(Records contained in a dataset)
>>>>
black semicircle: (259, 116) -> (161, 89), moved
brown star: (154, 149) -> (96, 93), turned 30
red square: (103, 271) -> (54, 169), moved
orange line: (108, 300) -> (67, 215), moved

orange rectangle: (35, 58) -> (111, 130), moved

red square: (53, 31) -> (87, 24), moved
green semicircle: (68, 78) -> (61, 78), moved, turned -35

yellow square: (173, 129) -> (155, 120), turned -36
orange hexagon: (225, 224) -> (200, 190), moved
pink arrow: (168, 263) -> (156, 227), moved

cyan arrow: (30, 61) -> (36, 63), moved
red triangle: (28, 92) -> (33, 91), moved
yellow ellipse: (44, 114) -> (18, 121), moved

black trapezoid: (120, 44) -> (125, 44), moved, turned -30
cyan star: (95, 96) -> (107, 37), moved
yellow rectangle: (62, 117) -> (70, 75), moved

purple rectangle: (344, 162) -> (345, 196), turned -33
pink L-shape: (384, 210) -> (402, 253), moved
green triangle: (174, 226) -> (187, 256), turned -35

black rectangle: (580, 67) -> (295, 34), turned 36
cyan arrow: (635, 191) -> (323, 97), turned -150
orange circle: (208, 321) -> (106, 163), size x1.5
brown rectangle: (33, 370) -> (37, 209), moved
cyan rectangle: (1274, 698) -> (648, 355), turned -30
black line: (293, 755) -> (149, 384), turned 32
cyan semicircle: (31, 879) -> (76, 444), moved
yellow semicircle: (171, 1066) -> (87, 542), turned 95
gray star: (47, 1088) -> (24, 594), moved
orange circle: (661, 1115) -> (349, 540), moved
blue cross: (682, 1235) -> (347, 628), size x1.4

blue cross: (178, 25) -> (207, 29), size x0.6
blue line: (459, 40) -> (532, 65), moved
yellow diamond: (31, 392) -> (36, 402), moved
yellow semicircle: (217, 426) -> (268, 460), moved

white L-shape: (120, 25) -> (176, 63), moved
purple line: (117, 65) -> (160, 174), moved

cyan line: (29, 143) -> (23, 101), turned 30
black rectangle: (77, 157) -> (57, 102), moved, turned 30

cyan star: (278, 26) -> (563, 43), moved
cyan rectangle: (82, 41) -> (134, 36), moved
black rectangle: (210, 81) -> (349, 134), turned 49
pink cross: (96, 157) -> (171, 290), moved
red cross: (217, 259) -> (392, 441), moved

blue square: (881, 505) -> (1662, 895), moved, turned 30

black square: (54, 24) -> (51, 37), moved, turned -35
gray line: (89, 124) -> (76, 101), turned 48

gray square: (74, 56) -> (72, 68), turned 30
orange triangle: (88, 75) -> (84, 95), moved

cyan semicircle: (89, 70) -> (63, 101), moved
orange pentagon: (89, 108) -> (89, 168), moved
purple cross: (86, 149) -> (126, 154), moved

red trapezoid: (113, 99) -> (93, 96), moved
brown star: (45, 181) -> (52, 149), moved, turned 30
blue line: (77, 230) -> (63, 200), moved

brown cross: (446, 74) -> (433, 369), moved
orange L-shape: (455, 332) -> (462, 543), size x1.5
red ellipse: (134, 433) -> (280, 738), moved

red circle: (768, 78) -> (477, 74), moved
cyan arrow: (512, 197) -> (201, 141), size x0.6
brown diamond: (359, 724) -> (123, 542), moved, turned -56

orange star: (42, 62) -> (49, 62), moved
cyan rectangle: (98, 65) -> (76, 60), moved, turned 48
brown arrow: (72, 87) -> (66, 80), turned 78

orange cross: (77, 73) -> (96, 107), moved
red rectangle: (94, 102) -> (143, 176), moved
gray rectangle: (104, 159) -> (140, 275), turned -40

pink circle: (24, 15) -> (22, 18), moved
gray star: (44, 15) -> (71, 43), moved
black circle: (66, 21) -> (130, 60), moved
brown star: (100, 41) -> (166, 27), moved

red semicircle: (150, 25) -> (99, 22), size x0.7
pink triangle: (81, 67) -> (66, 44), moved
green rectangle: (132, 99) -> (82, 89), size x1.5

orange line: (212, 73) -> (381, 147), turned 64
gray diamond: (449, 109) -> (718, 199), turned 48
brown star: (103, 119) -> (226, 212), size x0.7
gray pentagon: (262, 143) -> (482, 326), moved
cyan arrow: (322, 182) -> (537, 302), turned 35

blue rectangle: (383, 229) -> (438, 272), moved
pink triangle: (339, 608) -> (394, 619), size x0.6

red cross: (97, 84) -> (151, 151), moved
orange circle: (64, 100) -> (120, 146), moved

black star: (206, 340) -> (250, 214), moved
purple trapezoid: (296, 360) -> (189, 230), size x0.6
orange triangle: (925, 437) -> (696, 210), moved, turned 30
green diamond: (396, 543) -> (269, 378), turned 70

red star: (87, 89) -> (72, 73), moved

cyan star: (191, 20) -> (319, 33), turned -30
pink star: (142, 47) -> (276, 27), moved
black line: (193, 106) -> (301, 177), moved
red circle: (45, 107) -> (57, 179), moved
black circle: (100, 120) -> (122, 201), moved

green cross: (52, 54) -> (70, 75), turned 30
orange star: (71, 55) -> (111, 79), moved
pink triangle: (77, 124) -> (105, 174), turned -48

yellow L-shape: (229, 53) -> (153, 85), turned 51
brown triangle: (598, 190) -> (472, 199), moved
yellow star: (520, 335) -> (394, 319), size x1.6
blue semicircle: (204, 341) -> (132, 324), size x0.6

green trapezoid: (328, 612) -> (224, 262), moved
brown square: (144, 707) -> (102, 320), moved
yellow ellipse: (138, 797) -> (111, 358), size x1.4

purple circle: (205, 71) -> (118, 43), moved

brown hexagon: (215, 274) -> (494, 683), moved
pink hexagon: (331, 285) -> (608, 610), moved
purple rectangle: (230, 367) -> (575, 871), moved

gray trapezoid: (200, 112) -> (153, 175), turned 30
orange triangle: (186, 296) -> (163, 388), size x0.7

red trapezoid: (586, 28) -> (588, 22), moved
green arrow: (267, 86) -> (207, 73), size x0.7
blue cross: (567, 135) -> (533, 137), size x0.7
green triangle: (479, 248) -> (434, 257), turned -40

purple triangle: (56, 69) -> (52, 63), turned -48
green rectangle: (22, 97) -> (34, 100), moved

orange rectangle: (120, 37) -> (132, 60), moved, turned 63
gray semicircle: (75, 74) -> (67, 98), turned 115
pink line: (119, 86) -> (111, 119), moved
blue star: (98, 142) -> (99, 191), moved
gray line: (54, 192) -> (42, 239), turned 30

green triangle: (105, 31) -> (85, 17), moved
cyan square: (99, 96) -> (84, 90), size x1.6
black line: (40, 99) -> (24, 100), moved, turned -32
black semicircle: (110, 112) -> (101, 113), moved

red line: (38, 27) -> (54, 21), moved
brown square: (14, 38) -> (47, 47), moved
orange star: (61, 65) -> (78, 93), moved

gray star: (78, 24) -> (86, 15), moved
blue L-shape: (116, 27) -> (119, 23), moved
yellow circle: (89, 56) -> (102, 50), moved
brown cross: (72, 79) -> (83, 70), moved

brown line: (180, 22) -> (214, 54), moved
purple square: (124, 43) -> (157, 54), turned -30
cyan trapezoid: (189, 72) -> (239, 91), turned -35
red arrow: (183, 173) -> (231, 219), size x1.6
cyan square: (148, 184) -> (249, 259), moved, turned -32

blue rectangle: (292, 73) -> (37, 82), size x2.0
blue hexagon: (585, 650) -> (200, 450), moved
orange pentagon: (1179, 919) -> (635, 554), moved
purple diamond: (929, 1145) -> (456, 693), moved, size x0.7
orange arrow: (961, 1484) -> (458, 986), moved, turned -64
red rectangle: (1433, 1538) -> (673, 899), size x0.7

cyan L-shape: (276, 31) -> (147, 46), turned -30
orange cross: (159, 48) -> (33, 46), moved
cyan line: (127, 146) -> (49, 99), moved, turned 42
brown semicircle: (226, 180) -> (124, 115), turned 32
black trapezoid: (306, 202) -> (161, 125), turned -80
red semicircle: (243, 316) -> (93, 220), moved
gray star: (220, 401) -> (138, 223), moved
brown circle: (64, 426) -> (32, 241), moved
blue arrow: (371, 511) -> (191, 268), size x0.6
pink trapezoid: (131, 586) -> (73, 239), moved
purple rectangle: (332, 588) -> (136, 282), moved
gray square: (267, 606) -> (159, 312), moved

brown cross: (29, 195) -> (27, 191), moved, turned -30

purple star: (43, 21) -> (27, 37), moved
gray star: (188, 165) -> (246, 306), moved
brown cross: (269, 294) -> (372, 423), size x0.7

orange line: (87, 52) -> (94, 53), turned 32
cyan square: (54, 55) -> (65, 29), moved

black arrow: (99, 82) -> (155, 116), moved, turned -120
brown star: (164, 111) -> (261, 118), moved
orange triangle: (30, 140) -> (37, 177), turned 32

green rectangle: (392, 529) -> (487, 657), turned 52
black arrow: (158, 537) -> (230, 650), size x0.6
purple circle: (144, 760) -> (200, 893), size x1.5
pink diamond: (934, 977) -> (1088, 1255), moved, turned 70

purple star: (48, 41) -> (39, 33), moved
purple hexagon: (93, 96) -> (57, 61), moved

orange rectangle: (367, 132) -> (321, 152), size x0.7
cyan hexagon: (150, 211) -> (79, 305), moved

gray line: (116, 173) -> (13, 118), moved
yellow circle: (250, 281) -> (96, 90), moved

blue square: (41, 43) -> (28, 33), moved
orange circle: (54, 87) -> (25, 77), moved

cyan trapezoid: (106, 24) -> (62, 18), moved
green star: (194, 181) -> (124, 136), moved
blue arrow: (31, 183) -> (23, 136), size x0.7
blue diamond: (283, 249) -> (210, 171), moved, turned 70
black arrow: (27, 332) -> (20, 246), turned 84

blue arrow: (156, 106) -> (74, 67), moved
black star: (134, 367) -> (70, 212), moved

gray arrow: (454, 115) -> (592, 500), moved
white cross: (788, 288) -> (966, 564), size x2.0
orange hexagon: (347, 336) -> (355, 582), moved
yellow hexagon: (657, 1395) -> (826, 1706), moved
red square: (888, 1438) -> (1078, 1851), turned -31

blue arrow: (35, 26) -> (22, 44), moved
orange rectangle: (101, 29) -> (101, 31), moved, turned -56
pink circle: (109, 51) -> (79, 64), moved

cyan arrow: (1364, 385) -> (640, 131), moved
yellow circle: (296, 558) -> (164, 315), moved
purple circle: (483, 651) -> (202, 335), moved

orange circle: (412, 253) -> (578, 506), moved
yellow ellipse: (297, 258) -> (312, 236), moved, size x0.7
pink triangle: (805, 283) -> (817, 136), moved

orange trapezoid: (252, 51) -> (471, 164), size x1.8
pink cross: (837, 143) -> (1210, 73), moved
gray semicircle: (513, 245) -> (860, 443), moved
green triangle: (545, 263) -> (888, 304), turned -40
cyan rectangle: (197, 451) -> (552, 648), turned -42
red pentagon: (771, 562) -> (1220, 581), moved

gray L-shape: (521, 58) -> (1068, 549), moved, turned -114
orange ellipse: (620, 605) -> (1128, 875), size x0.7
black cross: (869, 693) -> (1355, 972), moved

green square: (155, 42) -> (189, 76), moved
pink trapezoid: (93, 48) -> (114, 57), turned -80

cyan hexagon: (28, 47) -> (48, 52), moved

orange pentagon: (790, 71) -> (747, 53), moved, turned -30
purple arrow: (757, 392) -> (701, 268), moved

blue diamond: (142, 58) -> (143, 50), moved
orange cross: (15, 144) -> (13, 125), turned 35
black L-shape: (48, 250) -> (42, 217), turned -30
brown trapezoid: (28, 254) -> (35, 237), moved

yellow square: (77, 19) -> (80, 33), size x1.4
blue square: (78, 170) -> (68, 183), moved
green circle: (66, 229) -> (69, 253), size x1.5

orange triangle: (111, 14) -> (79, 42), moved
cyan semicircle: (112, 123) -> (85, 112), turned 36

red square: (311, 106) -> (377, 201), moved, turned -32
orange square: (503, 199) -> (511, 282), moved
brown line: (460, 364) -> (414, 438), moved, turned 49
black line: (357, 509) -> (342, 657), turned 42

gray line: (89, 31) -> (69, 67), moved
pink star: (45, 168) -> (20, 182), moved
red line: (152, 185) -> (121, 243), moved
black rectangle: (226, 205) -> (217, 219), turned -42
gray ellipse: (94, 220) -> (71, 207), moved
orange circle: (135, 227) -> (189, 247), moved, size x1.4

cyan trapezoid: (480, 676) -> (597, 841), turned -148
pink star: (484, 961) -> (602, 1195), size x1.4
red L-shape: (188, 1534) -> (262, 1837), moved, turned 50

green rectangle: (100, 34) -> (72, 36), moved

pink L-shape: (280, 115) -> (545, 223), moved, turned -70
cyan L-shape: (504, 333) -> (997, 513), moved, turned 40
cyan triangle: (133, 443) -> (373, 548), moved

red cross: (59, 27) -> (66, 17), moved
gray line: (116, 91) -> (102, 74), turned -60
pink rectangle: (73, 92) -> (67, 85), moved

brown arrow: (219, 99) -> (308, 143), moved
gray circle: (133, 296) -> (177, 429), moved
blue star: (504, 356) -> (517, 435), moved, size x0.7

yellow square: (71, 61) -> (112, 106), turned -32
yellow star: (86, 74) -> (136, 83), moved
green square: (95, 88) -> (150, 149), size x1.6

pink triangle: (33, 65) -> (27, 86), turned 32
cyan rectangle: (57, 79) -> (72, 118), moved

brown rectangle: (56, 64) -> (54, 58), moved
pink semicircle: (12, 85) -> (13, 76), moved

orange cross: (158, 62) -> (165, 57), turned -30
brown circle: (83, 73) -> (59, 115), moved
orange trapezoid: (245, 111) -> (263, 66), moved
<<<<
(EXERCISE BRIEF): For this exercise, please output exactly the lines above starting at the line with "red circle: (768, 78) -> (477, 74), moved" and ending at the line with "pink star: (142, 47) -> (276, 27), moved", ends included.

(YOUR SOLUTION):
red circle: (768, 78) -> (477, 74), moved
cyan arrow: (512, 197) -> (201, 141), size x0.6
brown diamond: (359, 724) -> (123, 542), moved, turned -56

orange star: (42, 62) -> (49, 62), moved
cyan rectangle: (98, 65) -> (76, 60), moved, turned 48
brown arrow: (72, 87) -> (66, 80), turned 78

orange cross: (77, 73) -> (96, 107), moved
red rectangle: (94, 102) -> (143, 176), moved
gray rectangle: (104, 159) -> (140, 275), turned -40

pink circle: (24, 15) -> (22, 18), moved
gray star: (44, 15) -> (71, 43), moved
black circle: (66, 21) -> (130, 60), moved
brown star: (100, 41) -> (166, 27), moved

red semicircle: (150, 25) -> (99, 22), size x0.7
pink triangle: (81, 67) -> (66, 44), moved
green rectangle: (132, 99) -> (82, 89), size x1.5

orange line: (212, 73) -> (381, 147), turned 64
gray diamond: (449, 109) -> (718, 199), turned 48
brown star: (103, 119) -> (226, 212), size x0.7
gray pentagon: (262, 143) -> (482, 326), moved
cyan arrow: (322, 182) -> (537, 302), turned 35

blue rectangle: (383, 229) -> (438, 272), moved
pink triangle: (339, 608) -> (394, 619), size x0.6

red cross: (97, 84) -> (151, 151), moved
orange circle: (64, 100) -> (120, 146), moved

black star: (206, 340) -> (250, 214), moved
purple trapezoid: (296, 360) -> (189, 230), size x0.6
orange triangle: (925, 437) -> (696, 210), moved, turned 30
green diamond: (396, 543) -> (269, 378), turned 70

red star: (87, 89) -> (72, 73), moved

cyan star: (191, 20) -> (319, 33), turned -30
pink star: (142, 47) -> (276, 27), moved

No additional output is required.